▸ **RECORDS TO PROCESS**:
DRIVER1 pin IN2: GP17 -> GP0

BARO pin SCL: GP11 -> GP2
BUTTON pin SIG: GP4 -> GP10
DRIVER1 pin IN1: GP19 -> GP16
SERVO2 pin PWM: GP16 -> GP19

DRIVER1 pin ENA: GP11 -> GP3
---
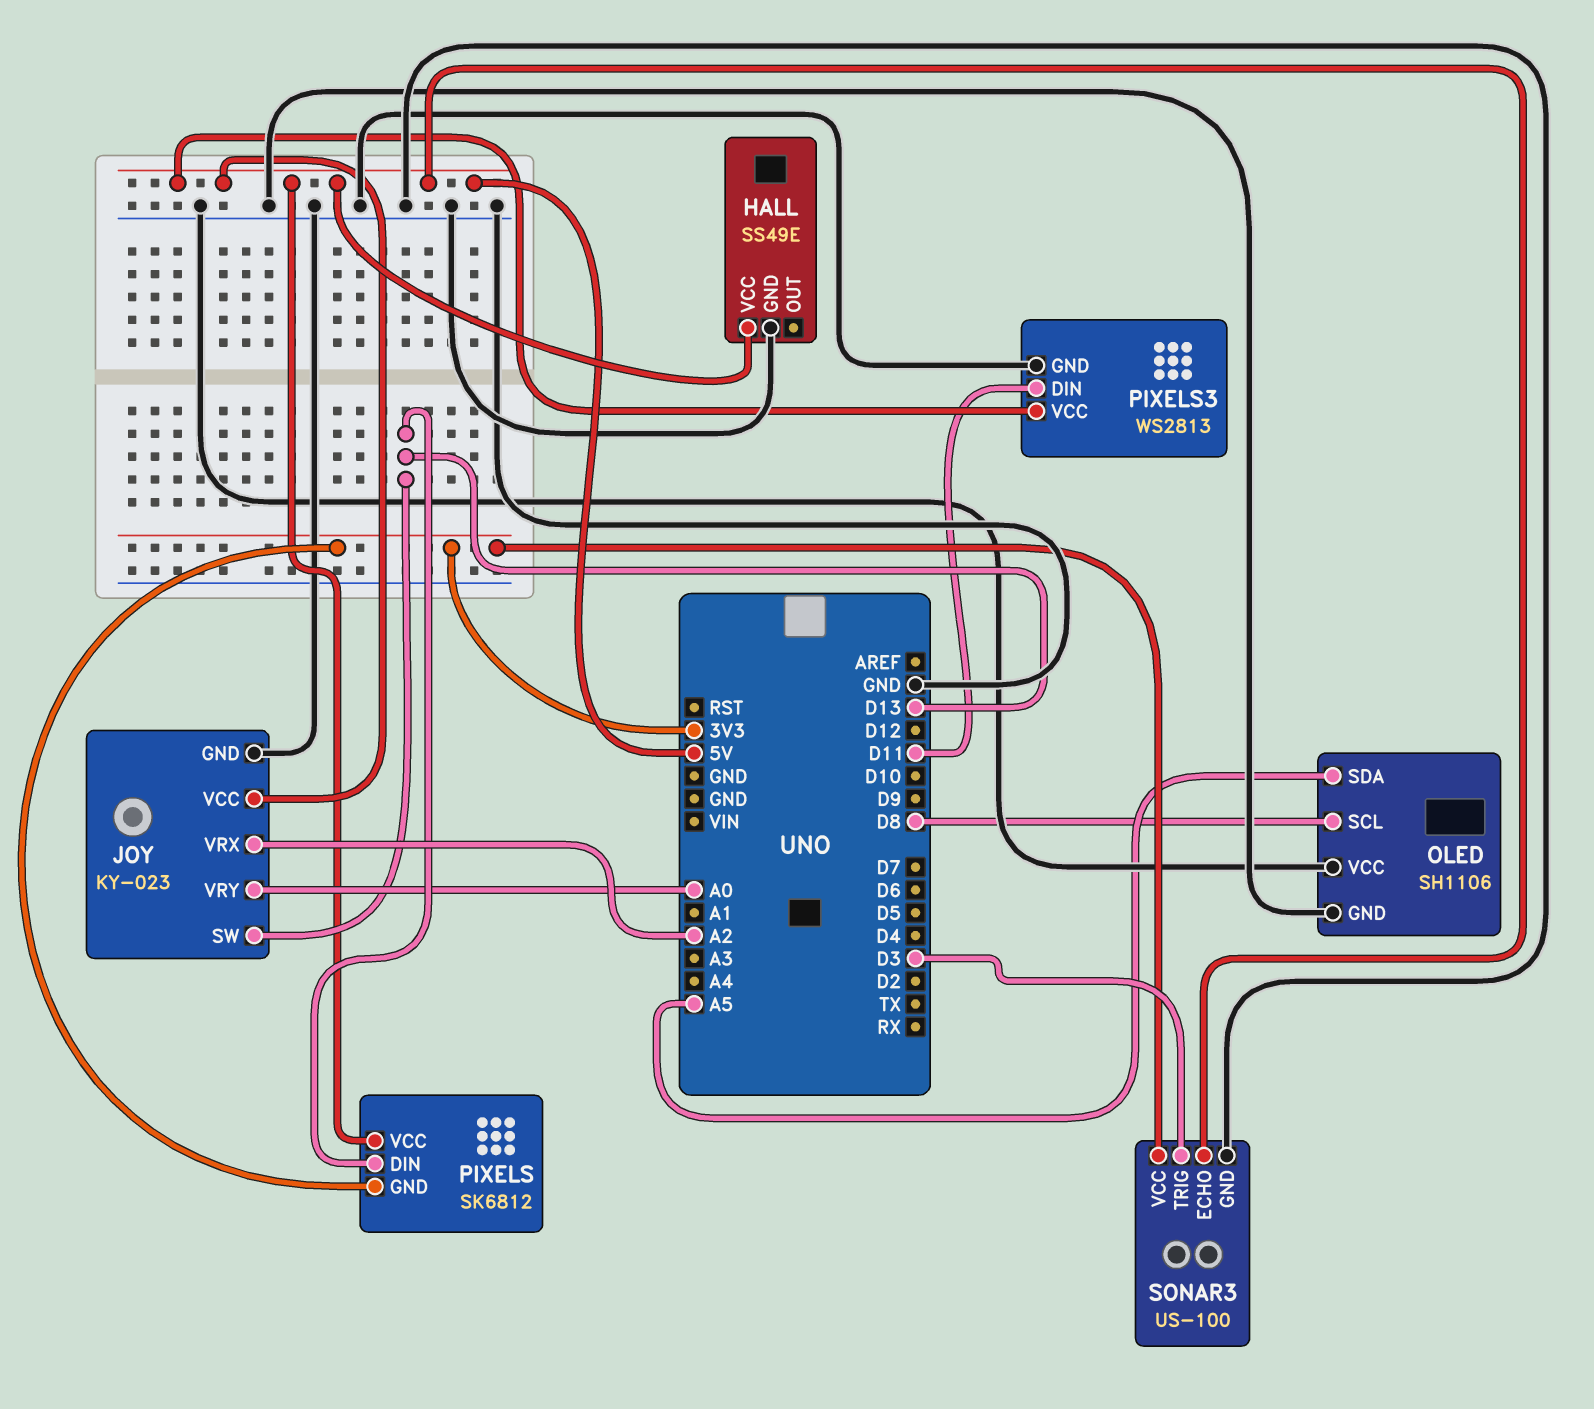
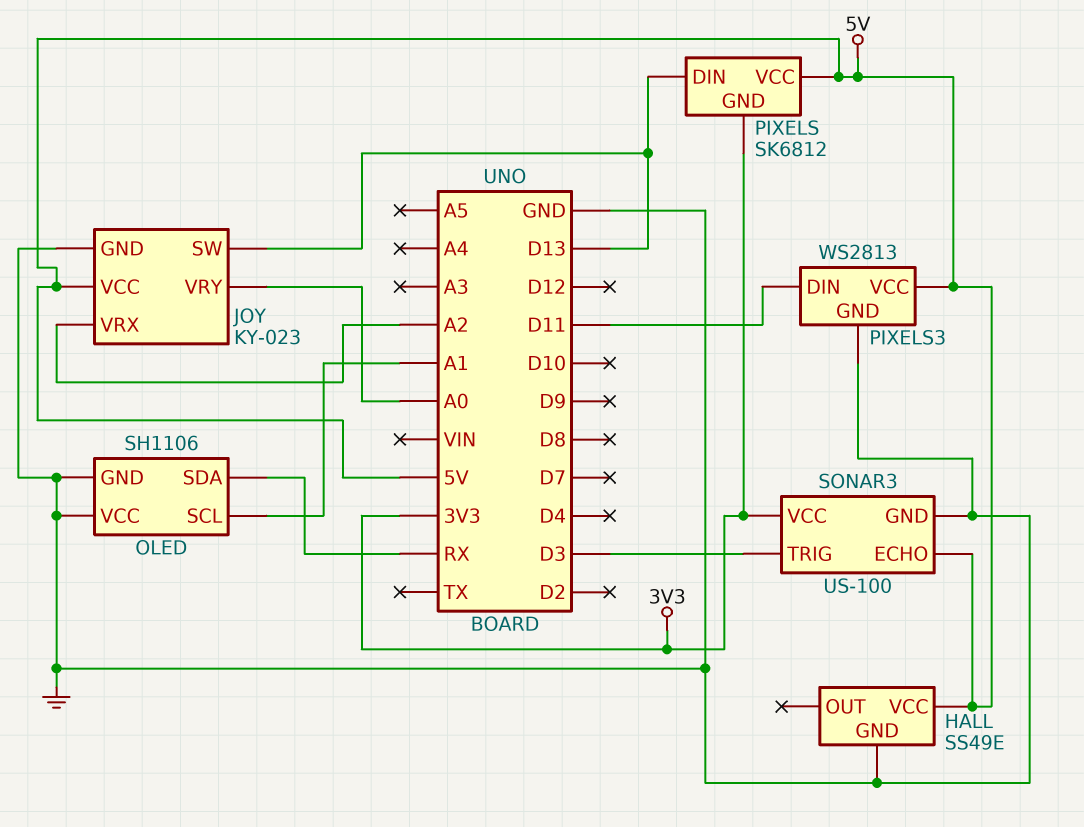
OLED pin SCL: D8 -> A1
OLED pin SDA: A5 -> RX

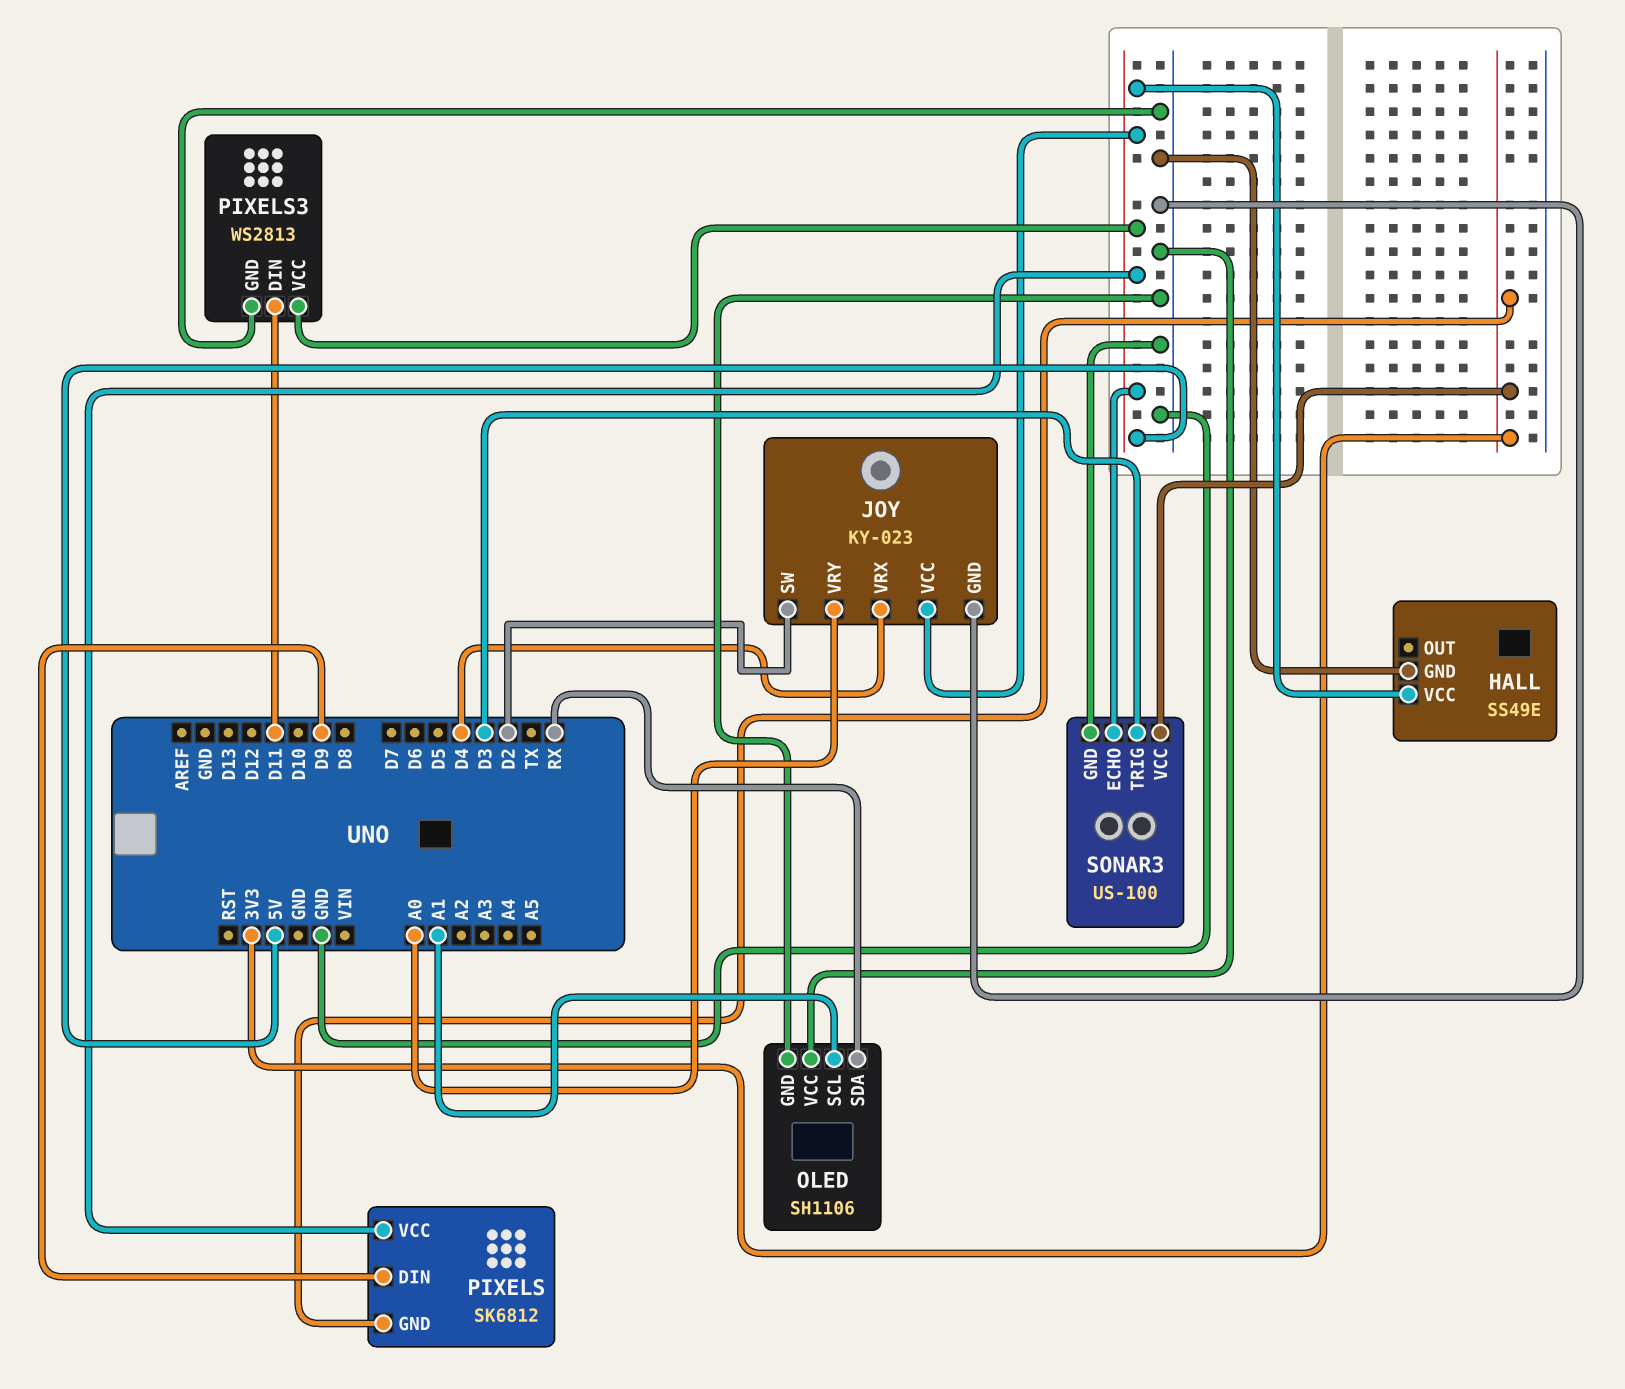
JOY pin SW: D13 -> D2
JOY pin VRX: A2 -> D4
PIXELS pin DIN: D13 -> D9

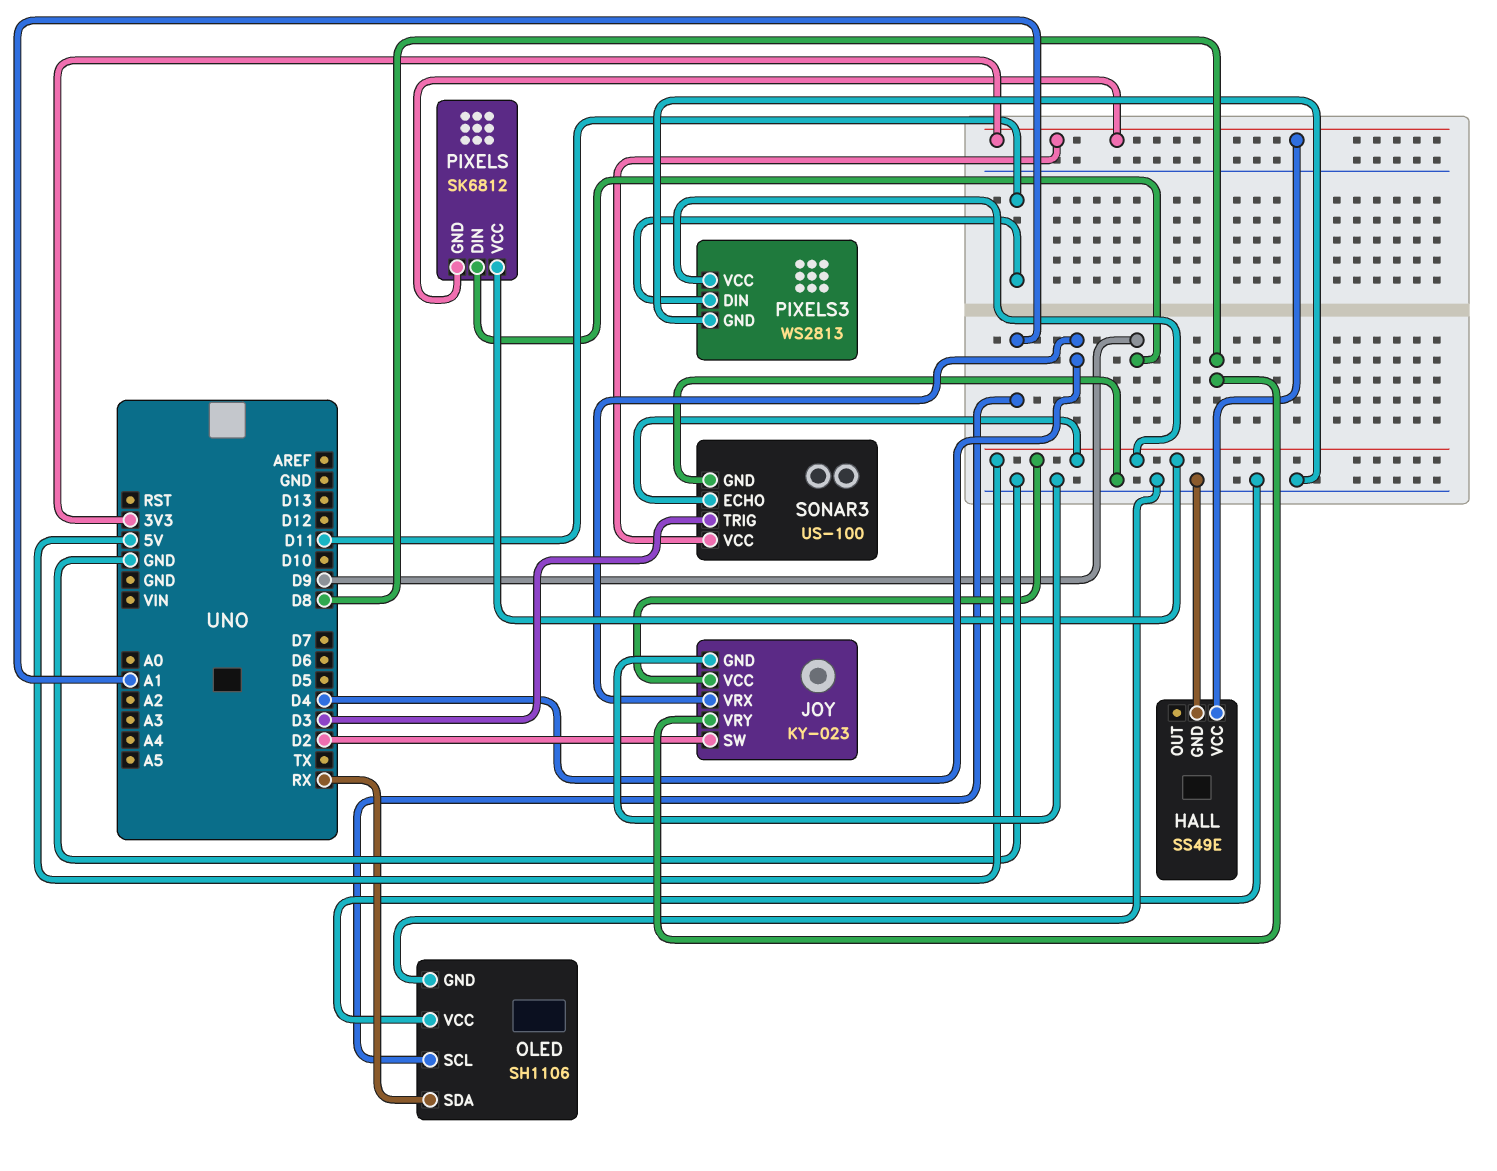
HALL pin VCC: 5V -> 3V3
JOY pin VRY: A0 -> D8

▸ **EXERCISE**:
Above are some records; copy exactly the lines from the one with "SERVO2 pin PWM: GP16 -> GP19" through the one with "DRIVER1 pin ENA: GP11 -> GP3", both included, and no others.

▸ **ANSWER FOR THE TASK**:
SERVO2 pin PWM: GP16 -> GP19

DRIVER1 pin ENA: GP11 -> GP3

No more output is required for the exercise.